Top of Source data

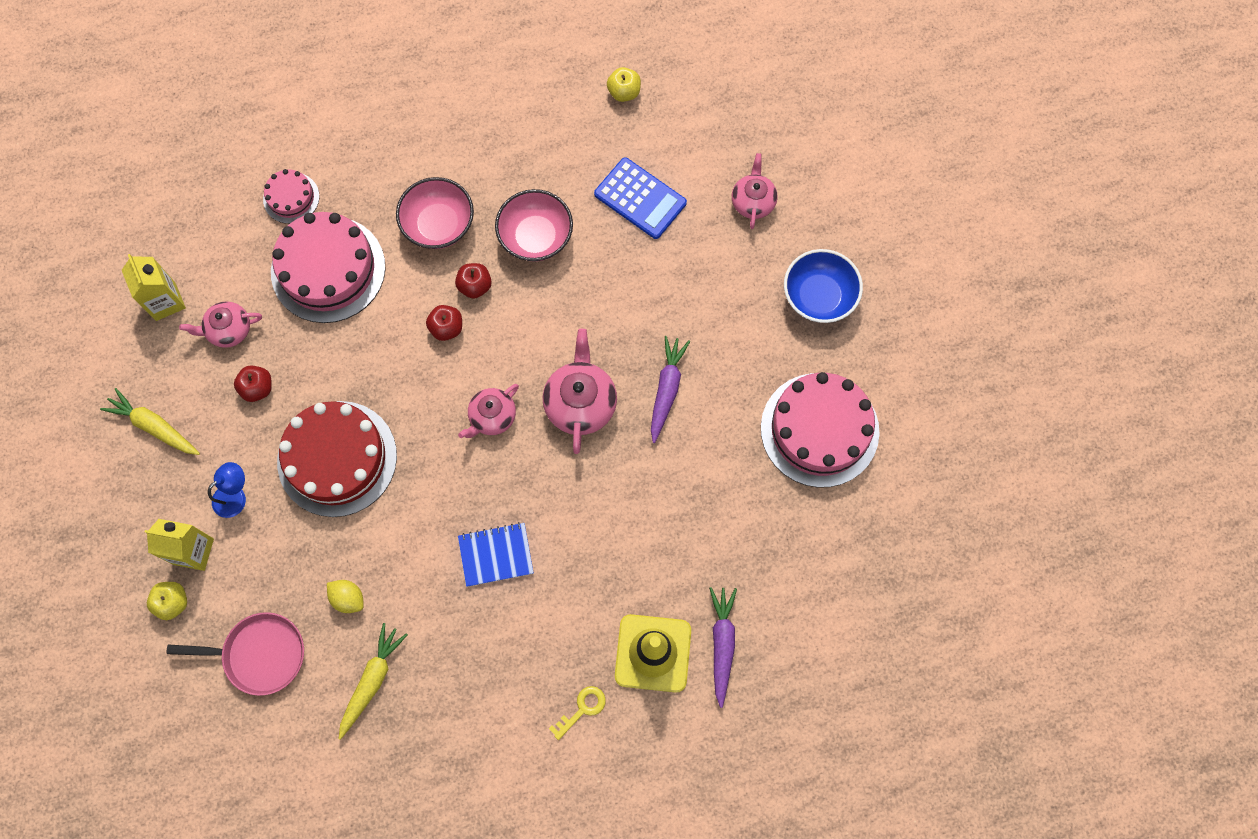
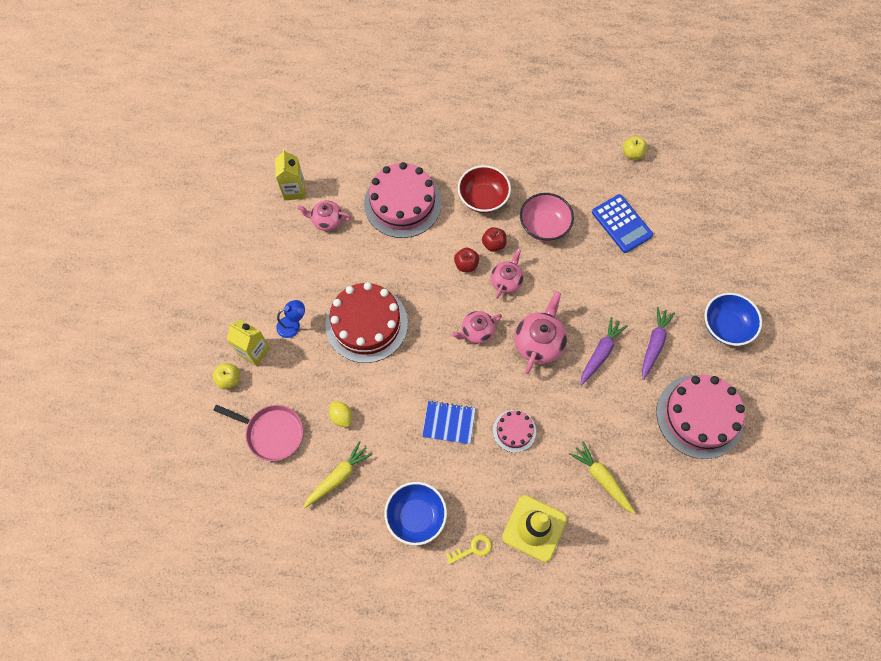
camera: 20 degrees right, 5 degrees down
(154, 426) = (258, 264): yellow carrot -> yellow carrot (602, 479)
(257, 388) = (332, 262): red apple -> none
(291, 198) = (395, 152): pink cake -> pink cake (514, 431)
(438, 225) = (483, 198): pink bowl -> red bowl
(494, 694) = (416, 516): none -> blue bowl
(722, 644) = (585, 540): purple carrot -> purple carrot (654, 344)
(753, 201) = (698, 250): pink teapot -> pink teapot (506, 280)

Bottom of Source data

• [Work to complete] Everything in the listing above must be retyped exactly, except for the pictures.

• [Written answer]
camera: 20 degrees right, 5 degrees down
(154, 426) = (258, 264): yellow carrot -> yellow carrot (602, 479)
(257, 388) = (332, 262): red apple -> none
(291, 198) = (395, 152): pink cake -> pink cake (514, 431)
(438, 225) = (483, 198): pink bowl -> red bowl
(494, 694) = (416, 516): none -> blue bowl
(722, 644) = (585, 540): purple carrot -> purple carrot (654, 344)
(753, 201) = (698, 250): pink teapot -> pink teapot (506, 280)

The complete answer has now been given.